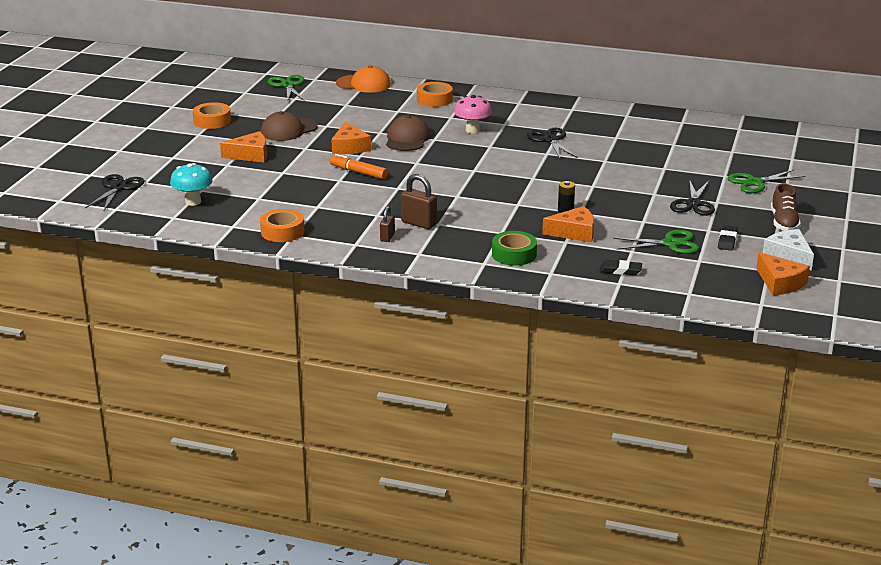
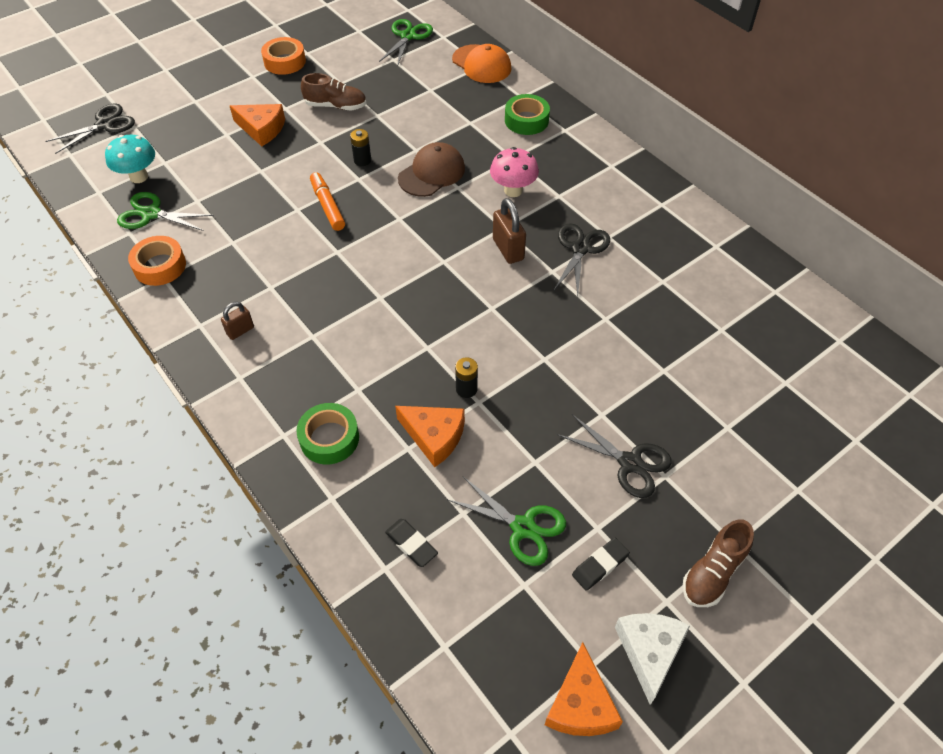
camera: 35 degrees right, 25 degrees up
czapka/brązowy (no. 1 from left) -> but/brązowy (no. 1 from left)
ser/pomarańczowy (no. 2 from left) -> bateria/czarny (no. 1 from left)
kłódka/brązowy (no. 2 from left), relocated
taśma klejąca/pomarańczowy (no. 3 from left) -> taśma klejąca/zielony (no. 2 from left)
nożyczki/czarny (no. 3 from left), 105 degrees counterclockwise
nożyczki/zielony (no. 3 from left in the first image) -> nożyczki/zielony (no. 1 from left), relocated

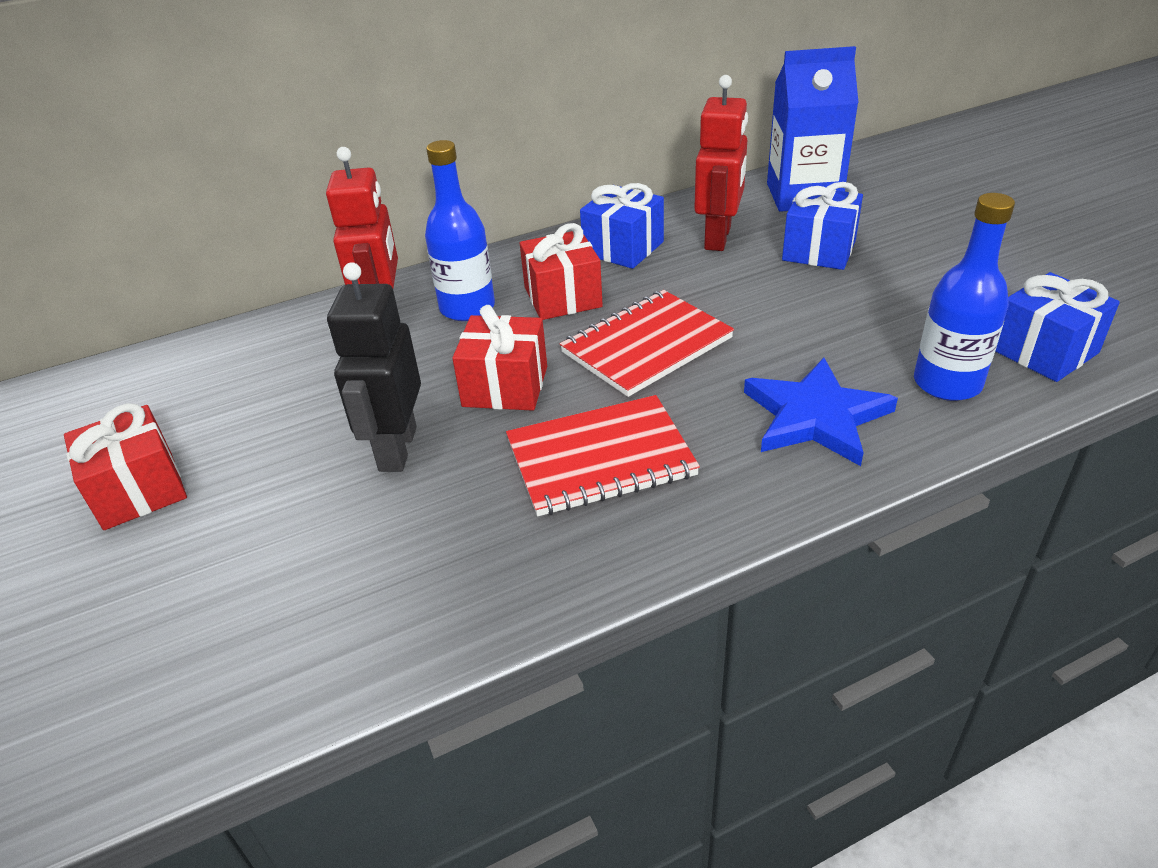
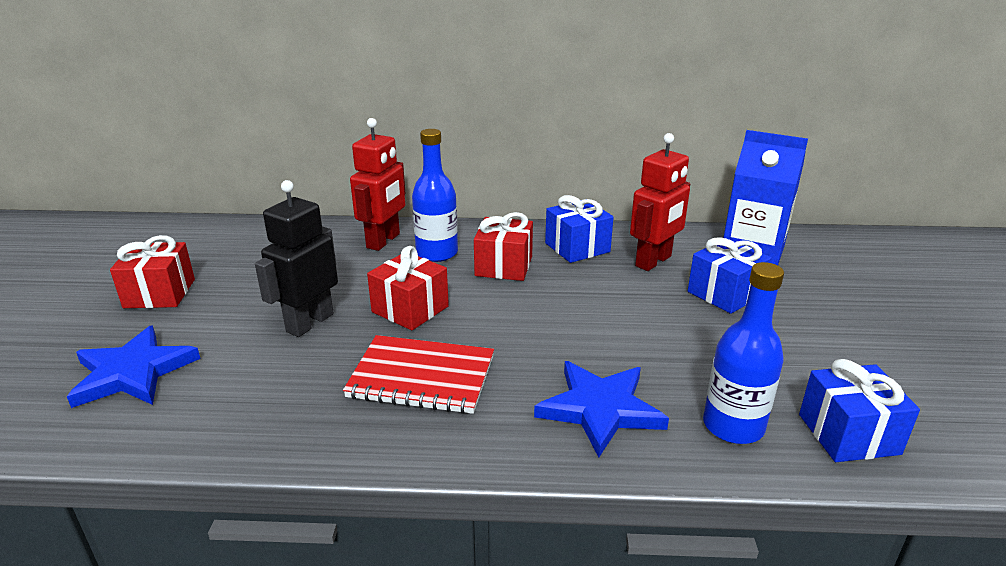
camera: 25 degrees right, 10 degrees down
zeszyt/czerwony (no. 2 from left) -> none
none -> gwiazda/niebieski (no. 1 from left)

## TASK PROMPT
All lines from the one containing "nożyczki/zielony (no. 3" to the last line of the records above, both included, need to be repeated word for word; omit the pictures.

## RESULT BELOW
nożyczki/zielony (no. 3 from left in the first image) -> nożyczki/zielony (no. 1 from left), relocated

camera: 25 degrees right, 10 degrees down
zeszyt/czerwony (no. 2 from left) -> none
none -> gwiazda/niebieski (no. 1 from left)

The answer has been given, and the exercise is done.